Records from a data collection:
=-=-=

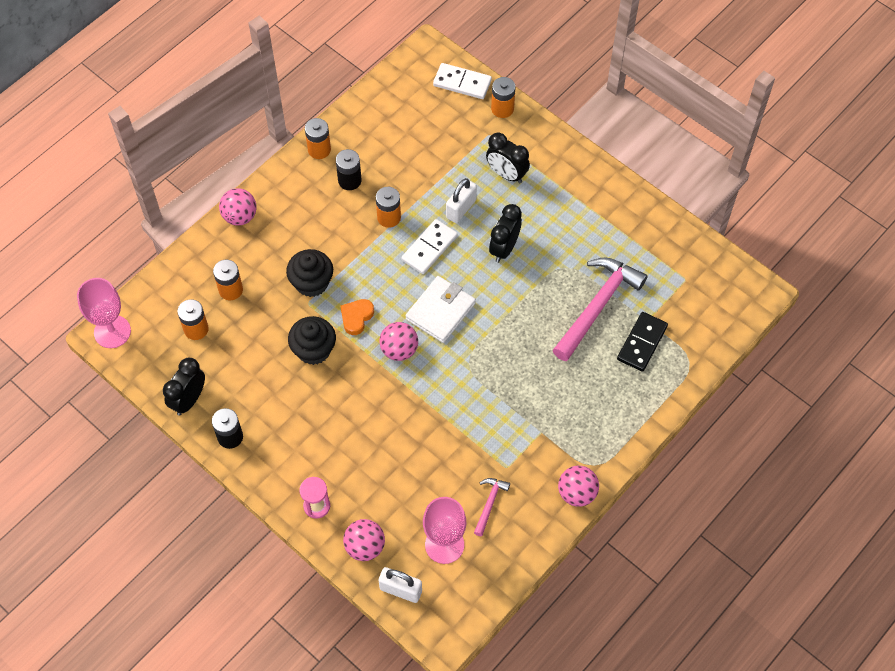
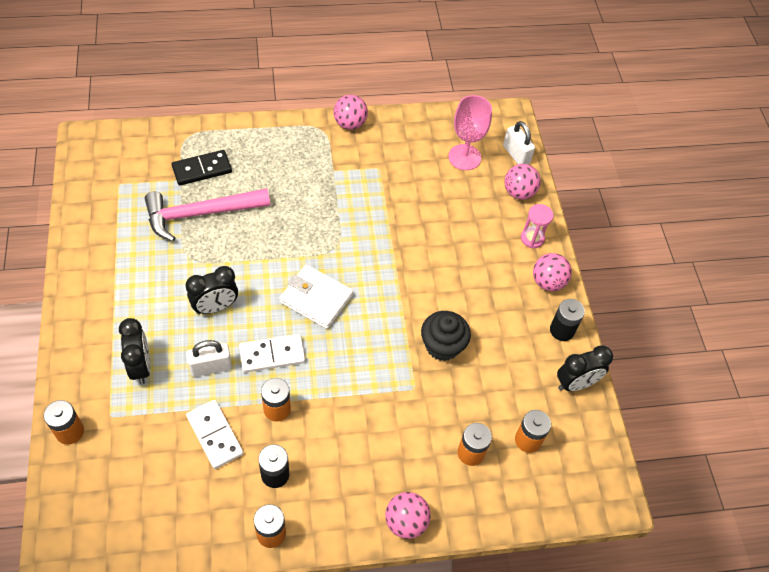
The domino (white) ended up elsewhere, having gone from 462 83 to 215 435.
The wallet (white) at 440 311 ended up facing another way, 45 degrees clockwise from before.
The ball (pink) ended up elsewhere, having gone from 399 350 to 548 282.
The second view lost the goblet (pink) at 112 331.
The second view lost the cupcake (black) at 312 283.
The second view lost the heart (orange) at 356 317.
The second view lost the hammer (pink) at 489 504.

=-=-=

### What to work on:
Restate the data above exactly, stripping out each image.

### Answer for the task:
The domino (white) ended up elsewhere, having gone from 462 83 to 215 435.
The wallet (white) at 440 311 ended up facing another way, 45 degrees clockwise from before.
The ball (pink) ended up elsewhere, having gone from 399 350 to 548 282.
The second view lost the goblet (pink) at 112 331.
The second view lost the cupcake (black) at 312 283.
The second view lost the heart (orange) at 356 317.
The second view lost the hammer (pink) at 489 504.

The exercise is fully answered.